• _Required action_
Where a picture appears, skip it; print everything else in the records exactly as it stands.

+++ Dataset records

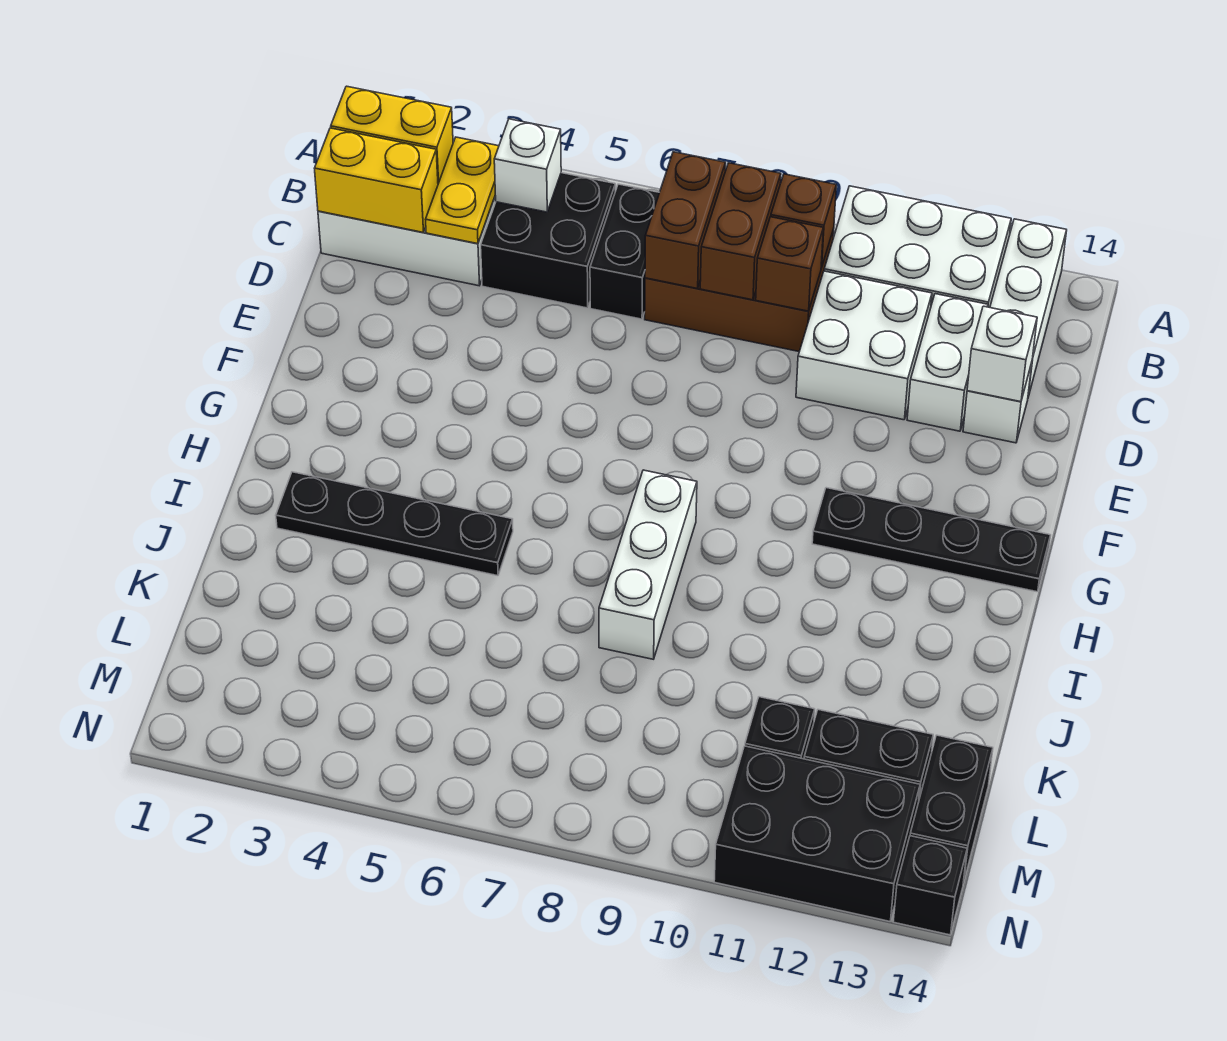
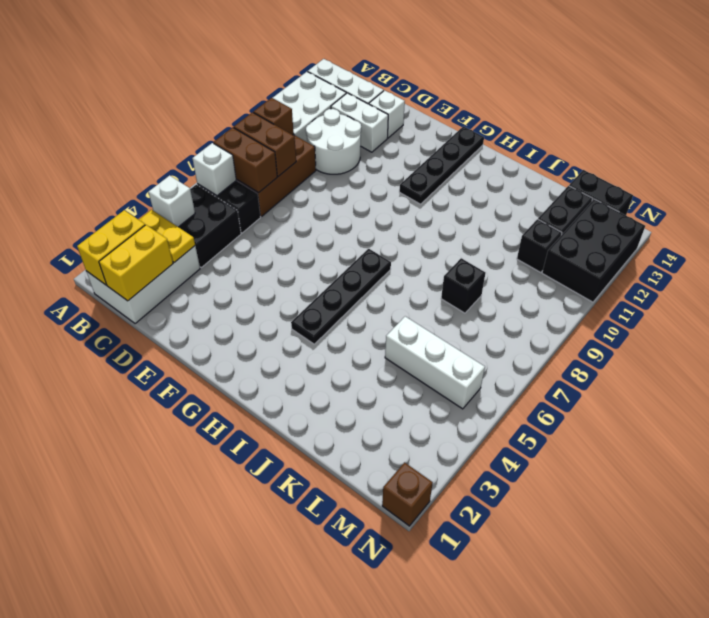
brown brick C9 level 2 -> brown brick N1 level 1
white brick C10:D11 level 1 -> white round brick C10:D11 level 1
white brick D13 level 2 -> white brick B6 level 2
white brick H8:J8 level 1 -> white brick K5:M5 level 1
black plate I2:I5 level 1 -> black plate H4:H7 level 1
black brick N14 level 1 -> black brick K8 level 1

++++++

• _Answer to the exercise_
brown brick C9 level 2 -> brown brick N1 level 1
white brick C10:D11 level 1 -> white round brick C10:D11 level 1
white brick D13 level 2 -> white brick B6 level 2
white brick H8:J8 level 1 -> white brick K5:M5 level 1
black plate I2:I5 level 1 -> black plate H4:H7 level 1
black brick N14 level 1 -> black brick K8 level 1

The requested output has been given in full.